**** Records for processing ****

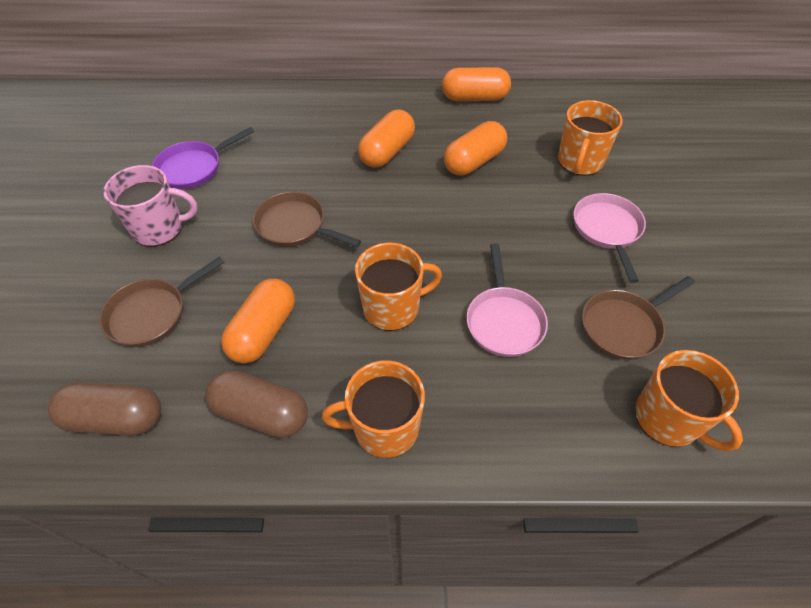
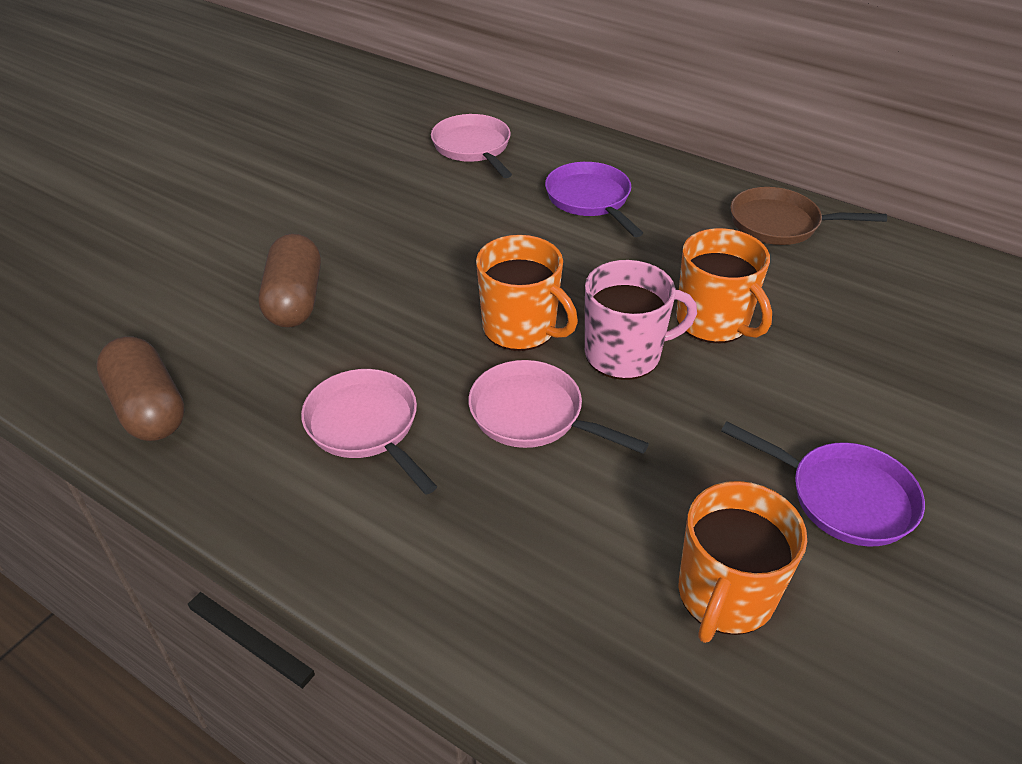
brown pan: [100,256,224,347] [253,192,361,247] [582,276,695,360] = 3 -> [730,187,887,245] = 1
orange capsule: [221,279,295,364] [358,110,415,168] [442,67,511,101] [444,121,507,176] = 4 -> none = 0
orange mug: [322,361,425,458] [355,243,442,331] [558,100,623,176] [635,350,743,451] = 4 -> [476,235,578,351] [676,228,772,343] [678,481,807,643] = 3
pink pan: [466,243,548,357] [574,193,646,283] = 2 -> [301,369,437,495] [431,114,512,178] [468,360,649,454] = 3
purple pan: [152,127,254,189] = 1 -> [545,162,643,237] [721,421,925,547] = 2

****

Work item ->
The full data, repeated exactly and stripped of its pictures, is the expected answer.

Task output ->
brown pan: [100,256,224,347] [253,192,361,247] [582,276,695,360] = 3 -> [730,187,887,245] = 1
orange capsule: [221,279,295,364] [358,110,415,168] [442,67,511,101] [444,121,507,176] = 4 -> none = 0
orange mug: [322,361,425,458] [355,243,442,331] [558,100,623,176] [635,350,743,451] = 4 -> [476,235,578,351] [676,228,772,343] [678,481,807,643] = 3
pink pan: [466,243,548,357] [574,193,646,283] = 2 -> [301,369,437,495] [431,114,512,178] [468,360,649,454] = 3
purple pan: [152,127,254,189] = 1 -> [545,162,643,237] [721,421,925,547] = 2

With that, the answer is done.